Work to complete: Where a picture occurs in the data, omit it, and copy all remaining data exactly.

Task material section start

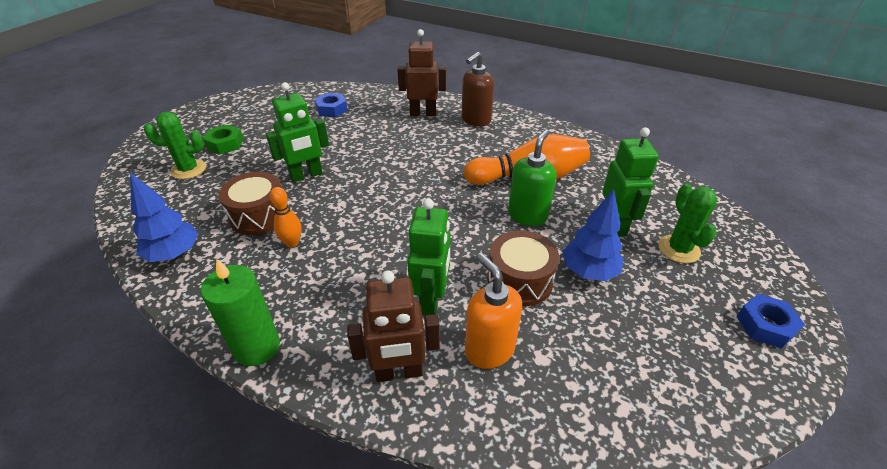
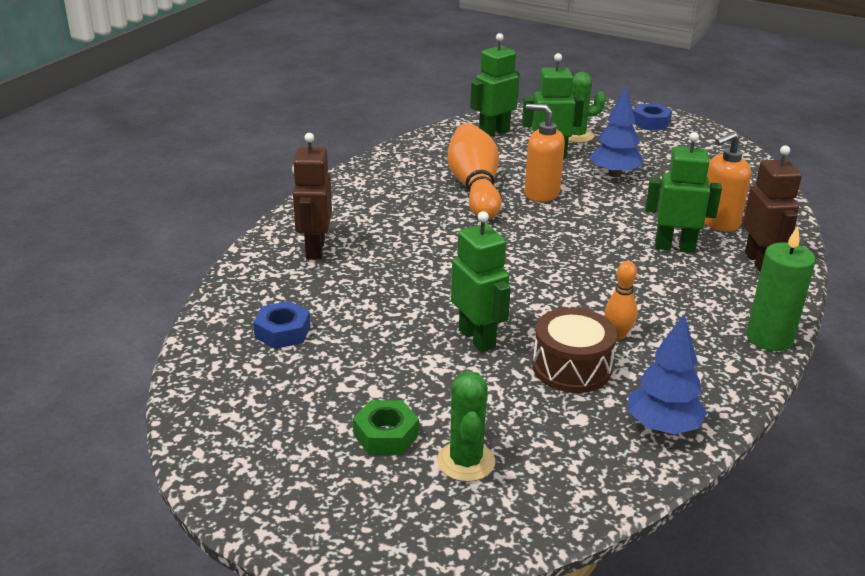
camera: 90 degrees left, 10 degrees down
(475, 120) = (341, 211): brown soap dispenser -> none
(520, 280) = (635, 204): brown drum -> none
(527, 215) = (541, 194): green soap dispenser -> orange soap dispenser
(653, 191) = (493, 132): none -> green robot

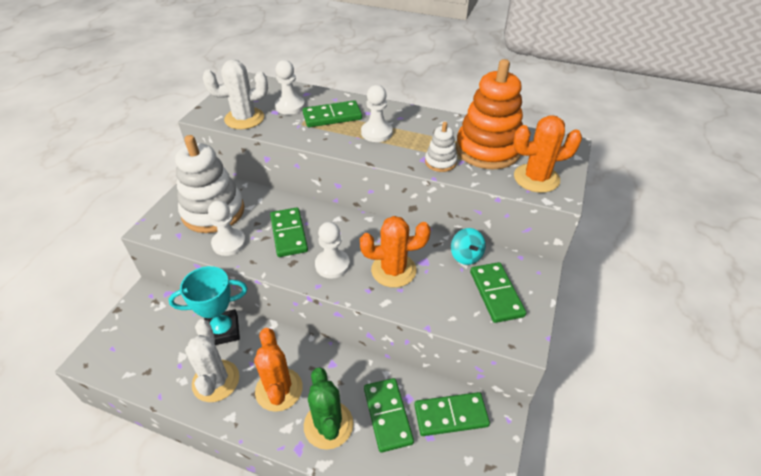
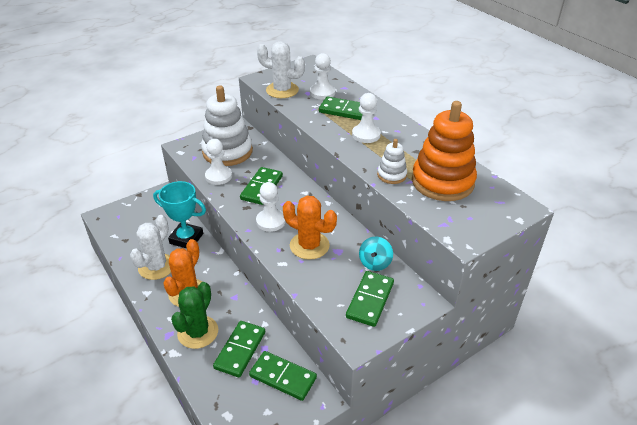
camera: 35 degrees right, 5 degrees down
(536, 178) = (459, 219): orange cactus -> none

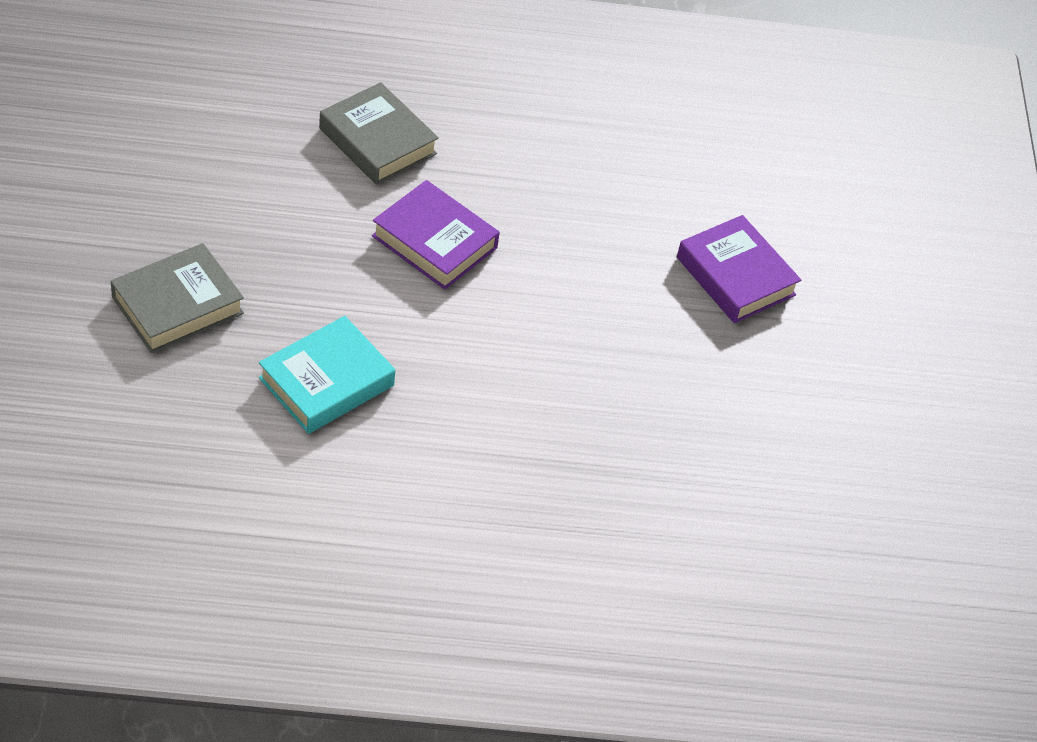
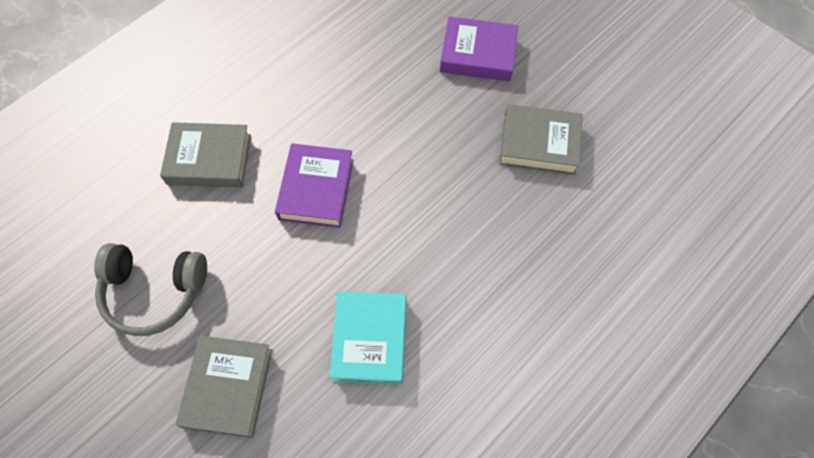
camera: 40 degrees left, 15 degrees up
(211, 191) = (154, 291): none -> grey headphones
(434, 242) = (316, 189): purple book -> purple book turned 75 degrees counterclockwise
(686, 393) = (539, 144): none -> grey book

Task material section end

Response for this exercise:
camera: 90 degrees left, 10 degrees down
(475, 120) = (341, 211): brown soap dispenser -> none
(520, 280) = (635, 204): brown drum -> none
(527, 215) = (541, 194): green soap dispenser -> orange soap dispenser
(653, 191) = (493, 132): none -> green robot

camera: 35 degrees right, 5 degrees down
(536, 178) = (459, 219): orange cactus -> none

camera: 40 degrees left, 15 degrees up
(211, 191) = (154, 291): none -> grey headphones
(434, 242) = (316, 189): purple book -> purple book turned 75 degrees counterclockwise
(686, 393) = (539, 144): none -> grey book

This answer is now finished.